WHAT THE TASK REQUIRES
The lines to copy from the listing below are those that contain the string "elsewhere".

GIVEN MATERIAL
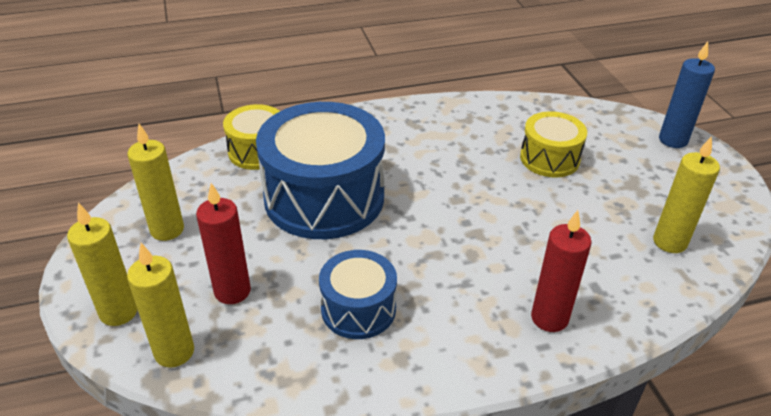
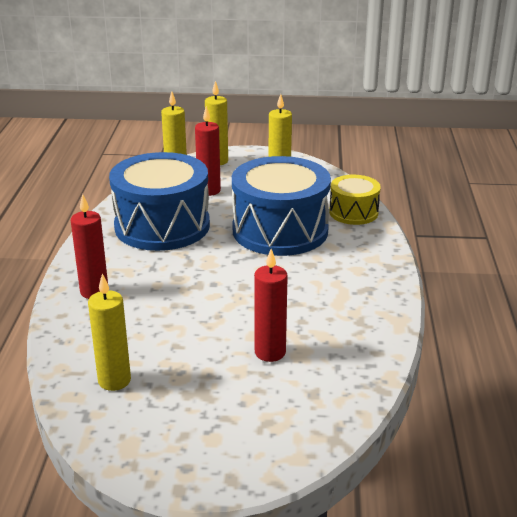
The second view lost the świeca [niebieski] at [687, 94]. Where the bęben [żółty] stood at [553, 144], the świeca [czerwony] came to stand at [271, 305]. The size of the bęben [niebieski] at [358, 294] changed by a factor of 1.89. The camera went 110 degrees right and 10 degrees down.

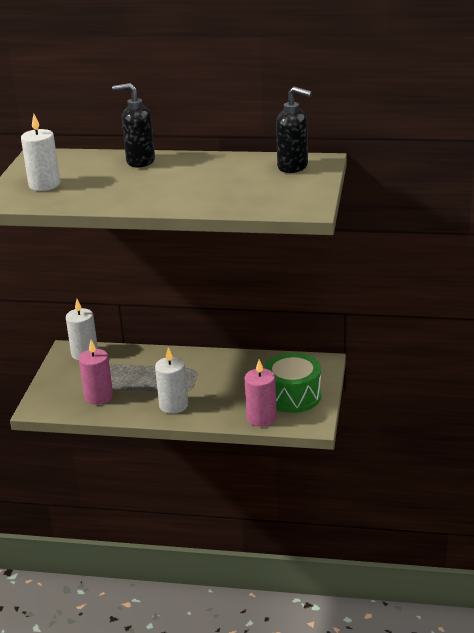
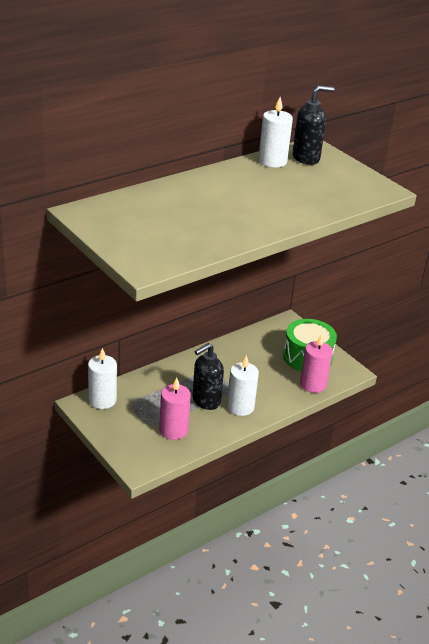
The dozownik mydła [czarny] ended up elsewhere, having gone from [133, 125] to [208, 376]. The świeca [biały] ended up elsewhere, having gone from [40, 152] to [275, 132]. The camera went 50 degrees left and 5 degrees up.

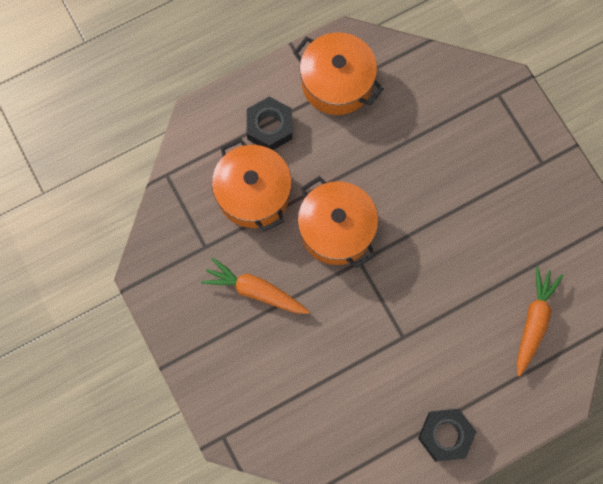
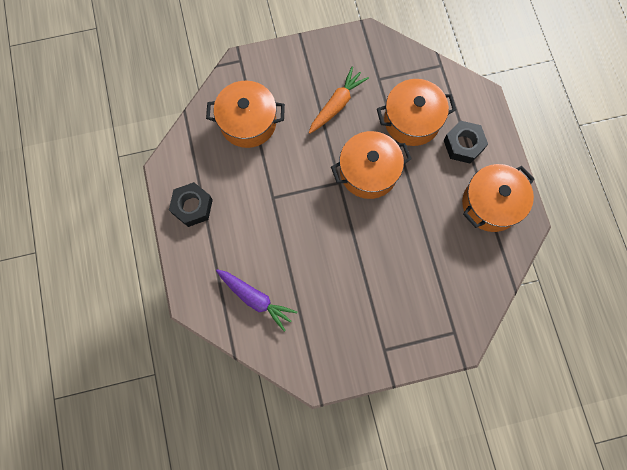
What was the marchewka [pomarańczowy] at [540, 321] turned into the marchewka [fioletowy] at [256, 300]. The second view gained the garnek [pomarańczowy] at [245, 114]. The camera went 105 degrees right and 0 degrees up.

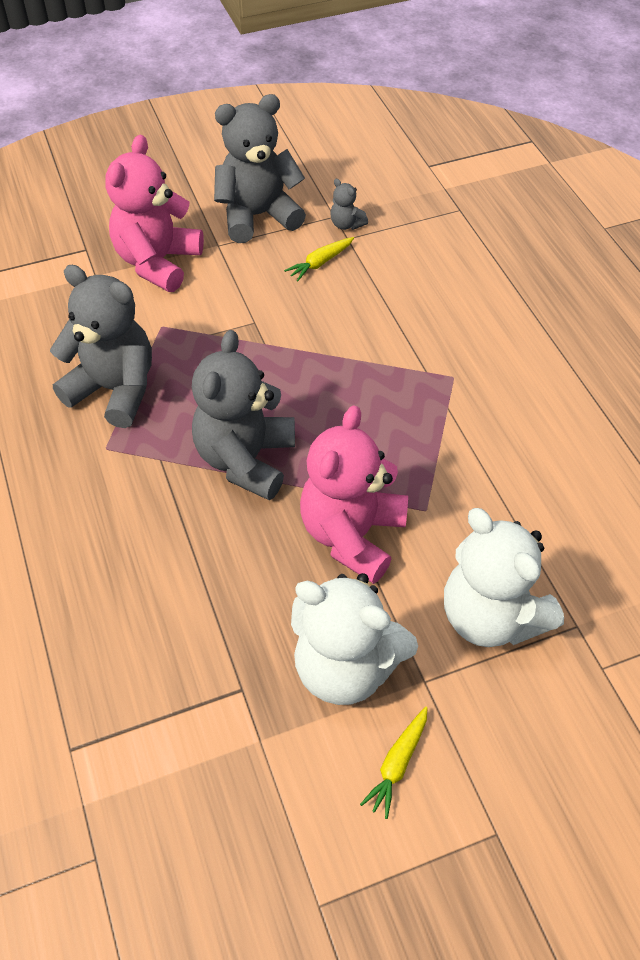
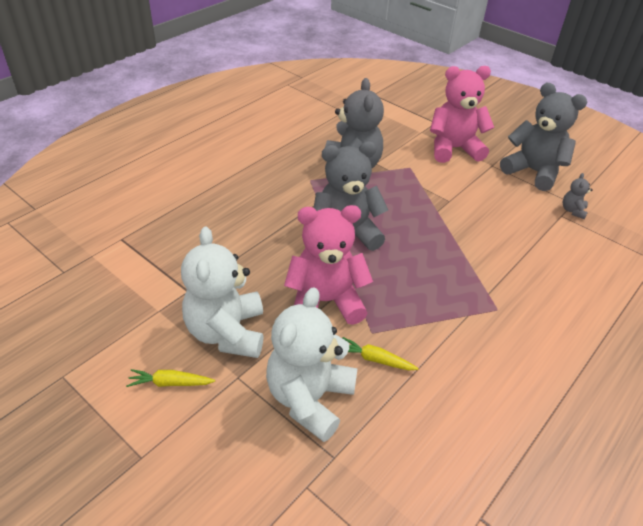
The marchewka [żółty] ended up elsewhere, having gone from [319, 259] to [380, 353]. The camera went 60 degrees right and 10 degrees down.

RESULT OF THE EXERCISE
The dozownik mydła [czarny] ended up elsewhere, having gone from [133, 125] to [208, 376]. The świeca [biały] ended up elsewhere, having gone from [40, 152] to [275, 132]. The camera went 50 degrees left and 5 degrees up.
The marchewka [żółty] ended up elsewhere, having gone from [319, 259] to [380, 353]. The camera went 60 degrees right and 10 degrees down.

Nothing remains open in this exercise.